Data provided Block Start

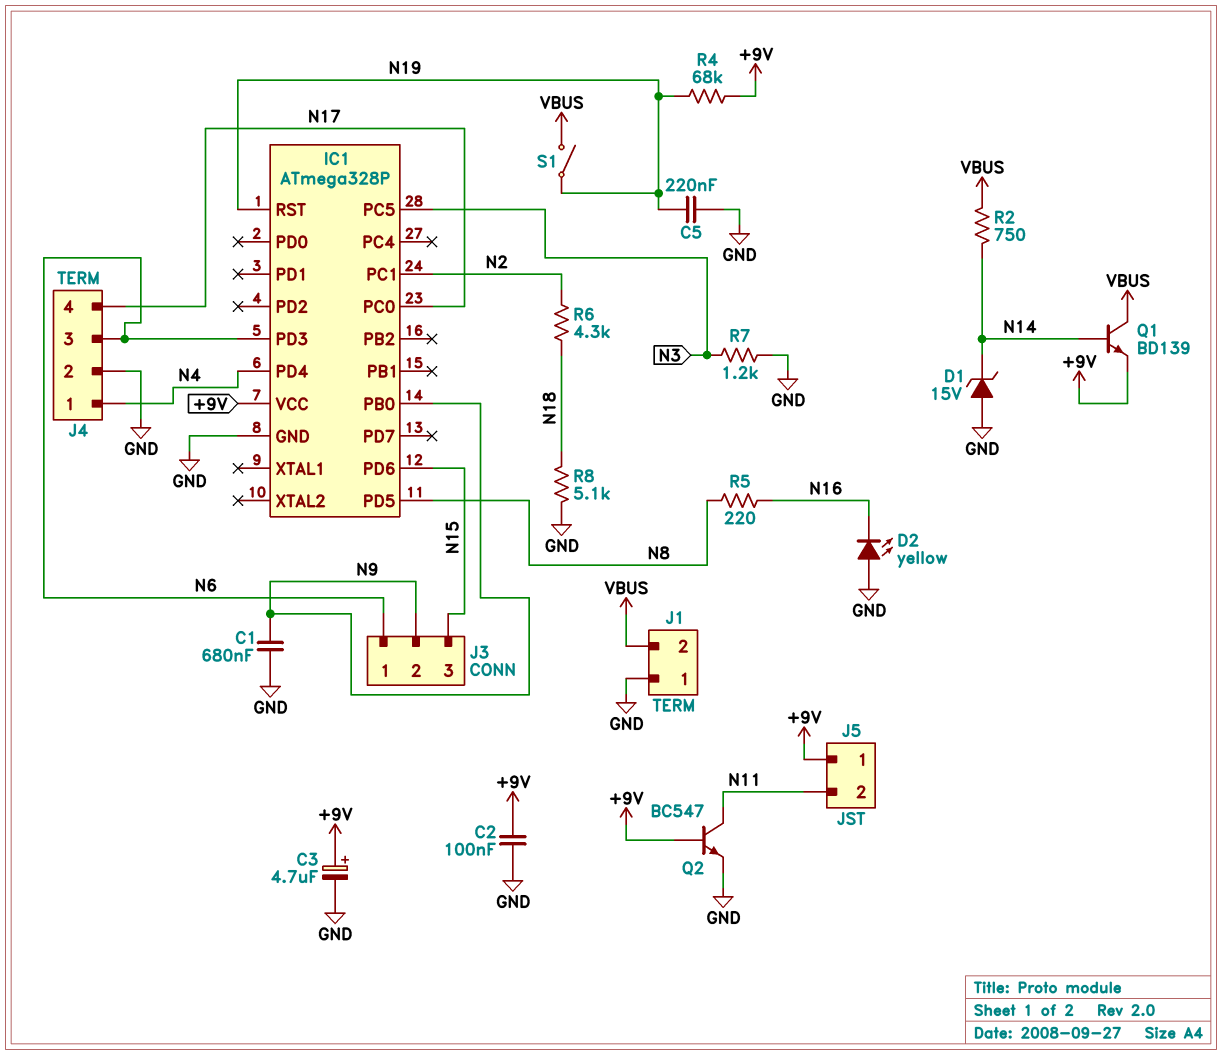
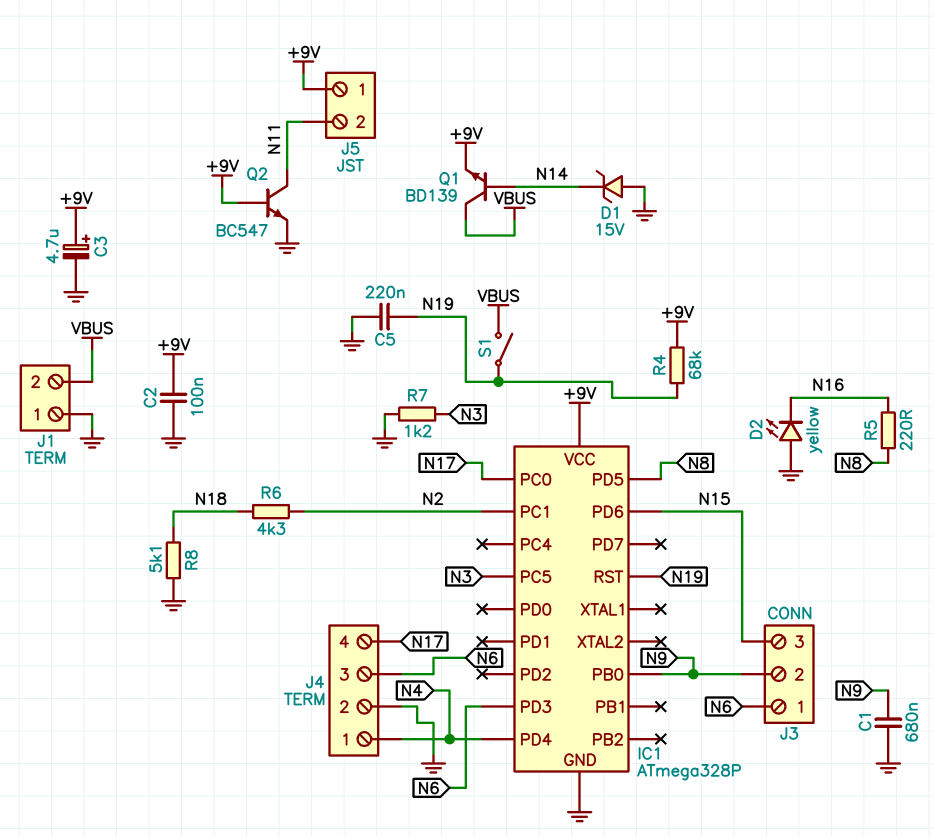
R2: 750 (N14, VBUS) -> none

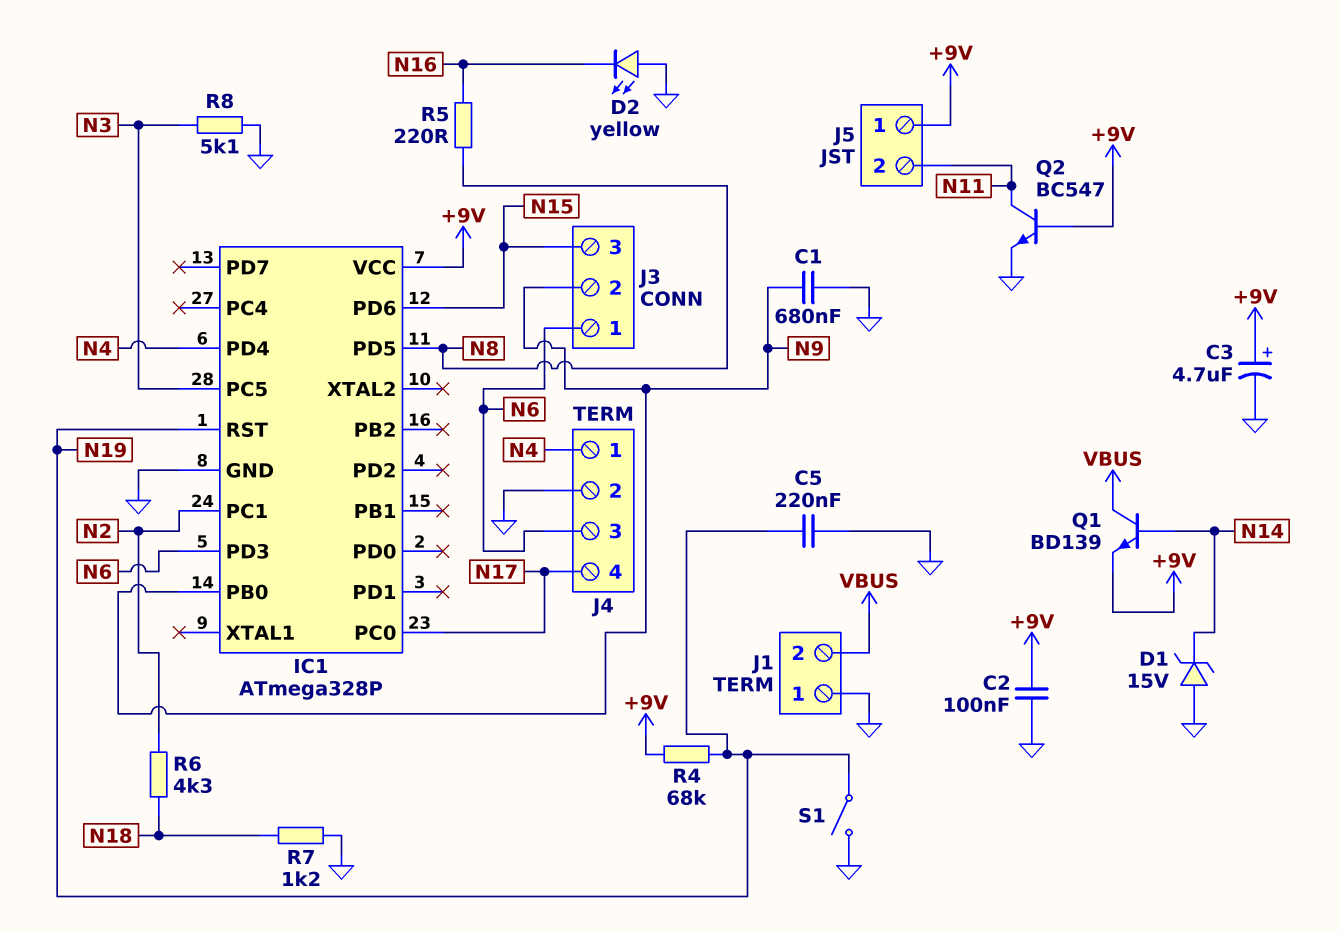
R7: 1.2k (GND, N3) -> 1.2k (GND, N18)
R8: 5.1k (GND, N18) -> 5.1k (GND, N3)
S1: switch (N19, VBUS) -> switch (GND, N19)

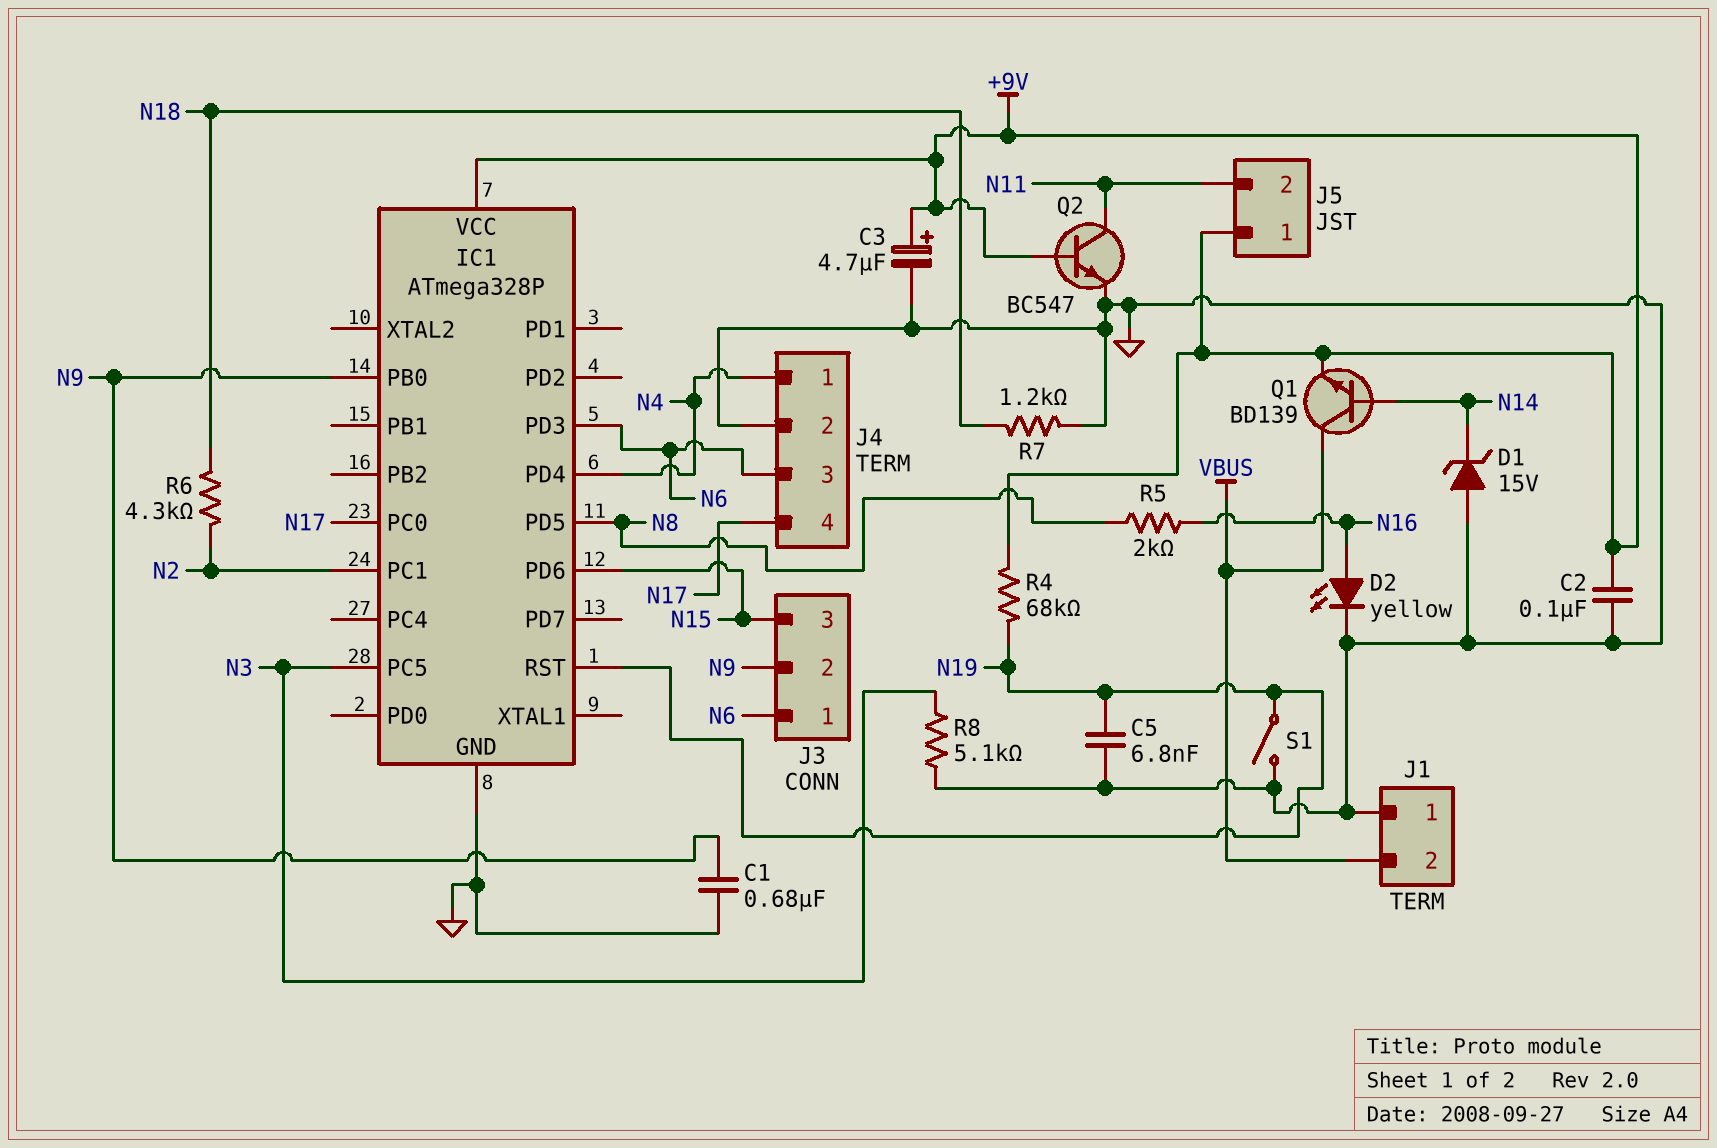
C5: 220nF (GND, N19) -> 6.8nF (GND, N19)
D2: LED yellow (A GND, K N16) -> LED yellow (A N16, K GND)
R5: 220 (N8, N16) -> 2k (N8, N16)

Data provided Block End

■ Task instructions: Word for word, return the entries above, but without any pictures.

■ Response to this task:
R2: 750 (N14, VBUS) -> none

R7: 1.2k (GND, N3) -> 1.2k (GND, N18)
R8: 5.1k (GND, N18) -> 5.1k (GND, N3)
S1: switch (N19, VBUS) -> switch (GND, N19)

C5: 220nF (GND, N19) -> 6.8nF (GND, N19)
D2: LED yellow (A GND, K N16) -> LED yellow (A N16, K GND)
R5: 220 (N8, N16) -> 2k (N8, N16)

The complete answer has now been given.